Object change descriptions.
□ □ □ □ □

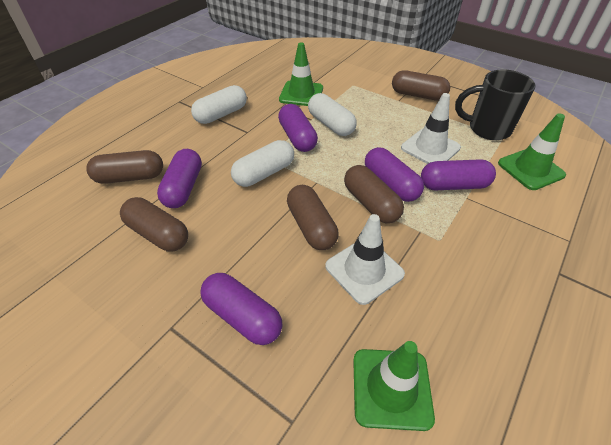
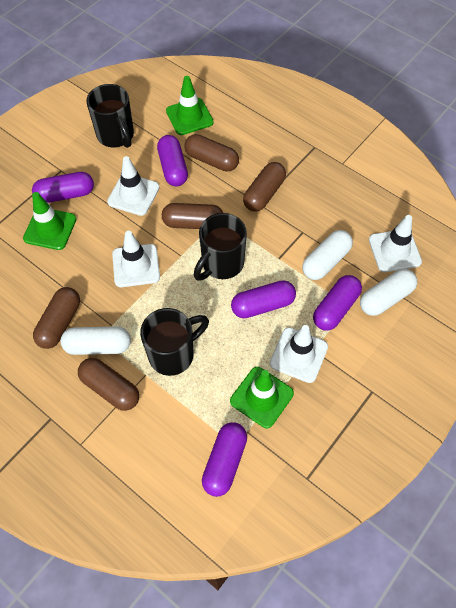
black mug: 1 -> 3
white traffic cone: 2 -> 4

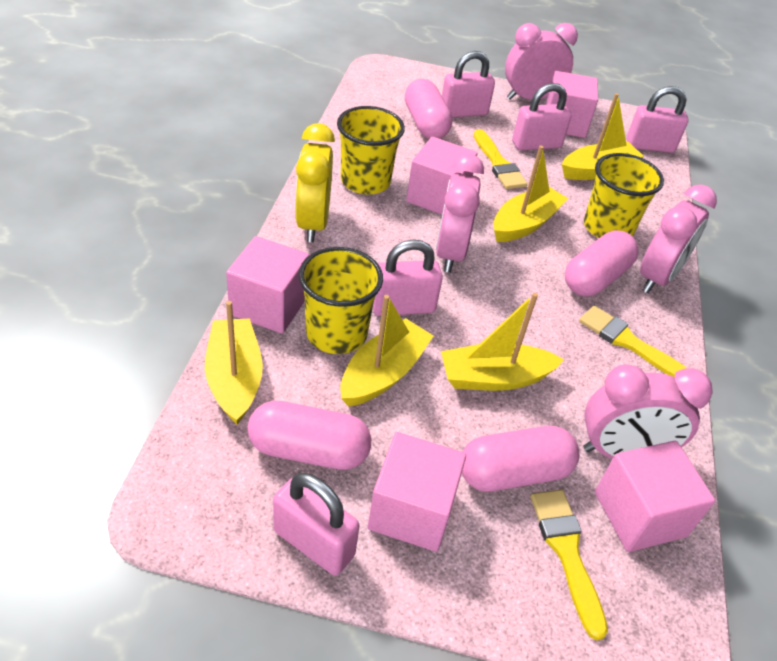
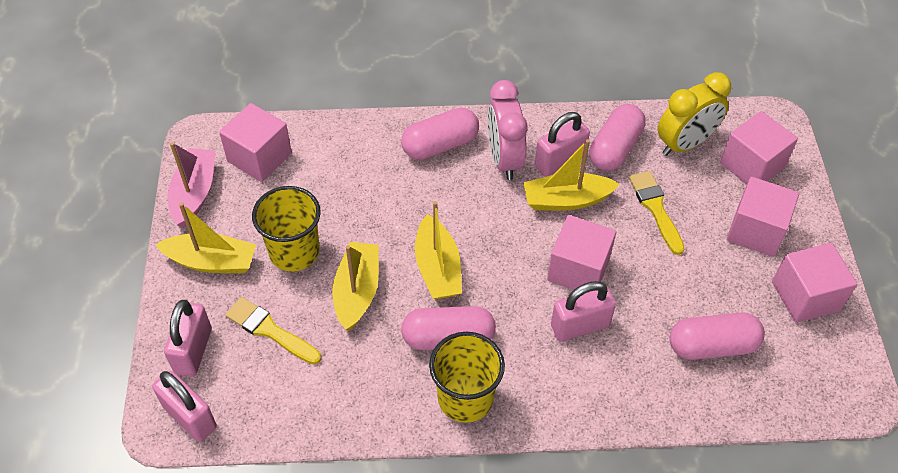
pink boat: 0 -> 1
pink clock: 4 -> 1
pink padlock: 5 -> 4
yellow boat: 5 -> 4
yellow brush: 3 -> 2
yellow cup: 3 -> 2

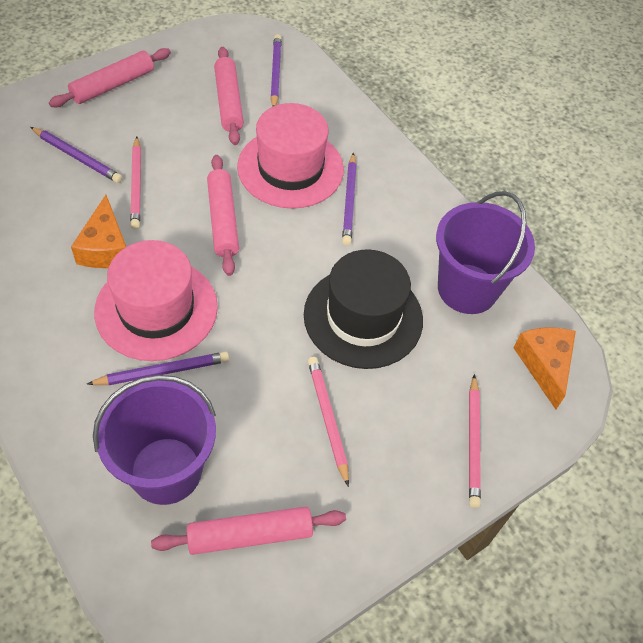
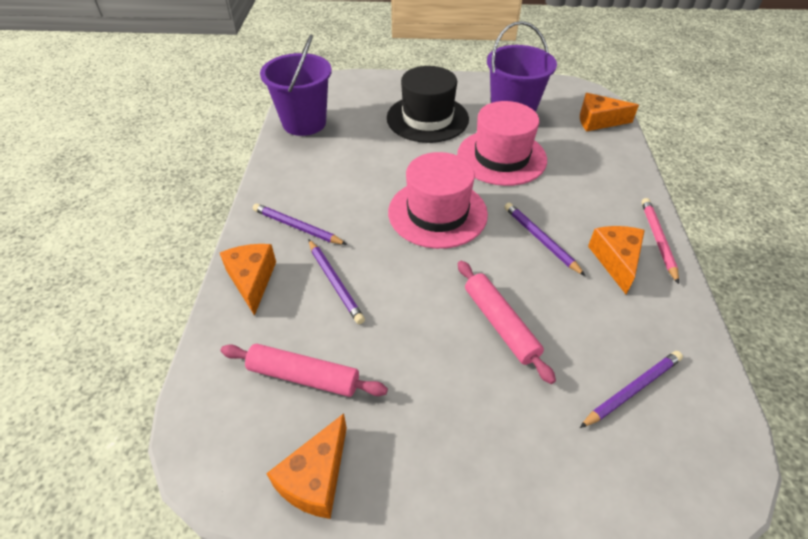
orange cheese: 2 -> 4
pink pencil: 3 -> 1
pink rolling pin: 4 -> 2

□ □ □ □ □

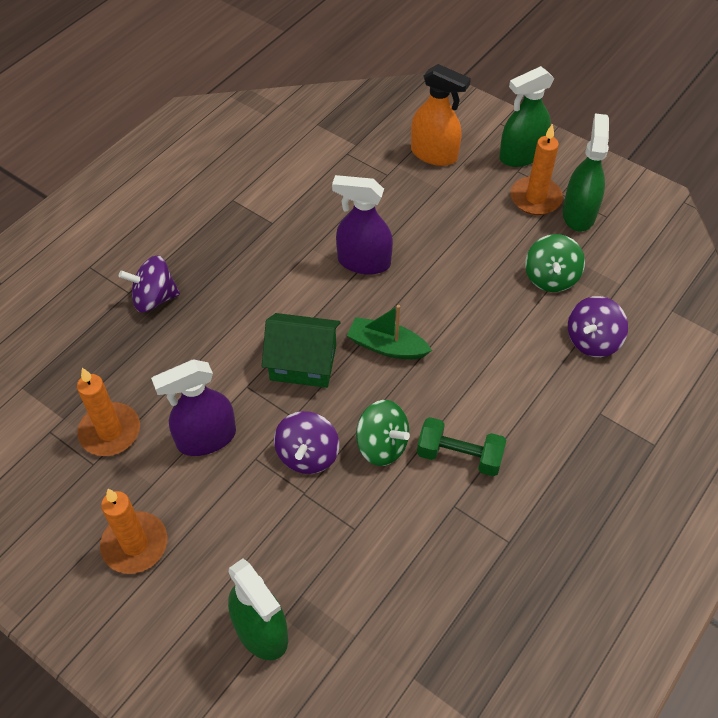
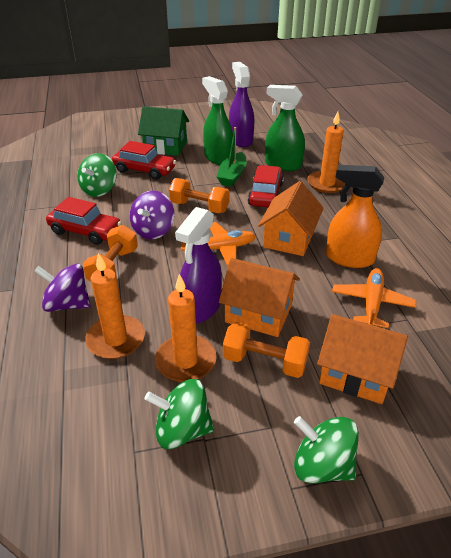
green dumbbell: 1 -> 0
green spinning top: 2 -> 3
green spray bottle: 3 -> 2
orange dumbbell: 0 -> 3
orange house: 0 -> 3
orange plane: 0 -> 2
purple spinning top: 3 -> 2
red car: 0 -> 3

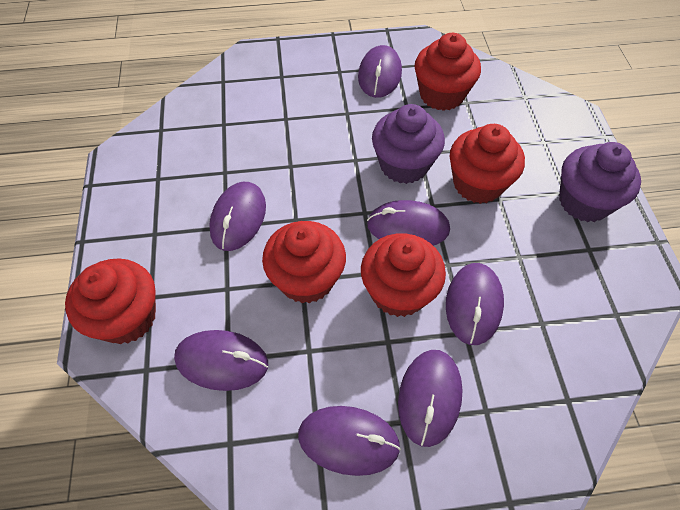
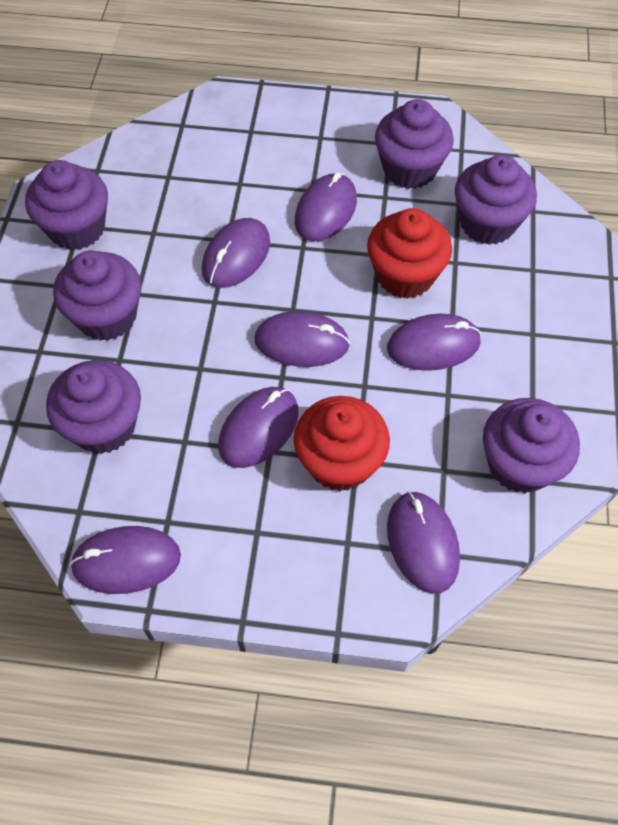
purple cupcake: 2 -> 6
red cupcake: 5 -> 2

□ □ □ □ □

Your task is to copy only the lines above starting at the one containing "black mug: 1 -> 3" and ending at the one containing "pink rolling pin: 4 -> 2". Copy them exactly, both ends included, and omit the pictures.

black mug: 1 -> 3
white traffic cone: 2 -> 4

pink boat: 0 -> 1
pink clock: 4 -> 1
pink padlock: 5 -> 4
yellow boat: 5 -> 4
yellow brush: 3 -> 2
yellow cup: 3 -> 2

orange cheese: 2 -> 4
pink pencil: 3 -> 1
pink rolling pin: 4 -> 2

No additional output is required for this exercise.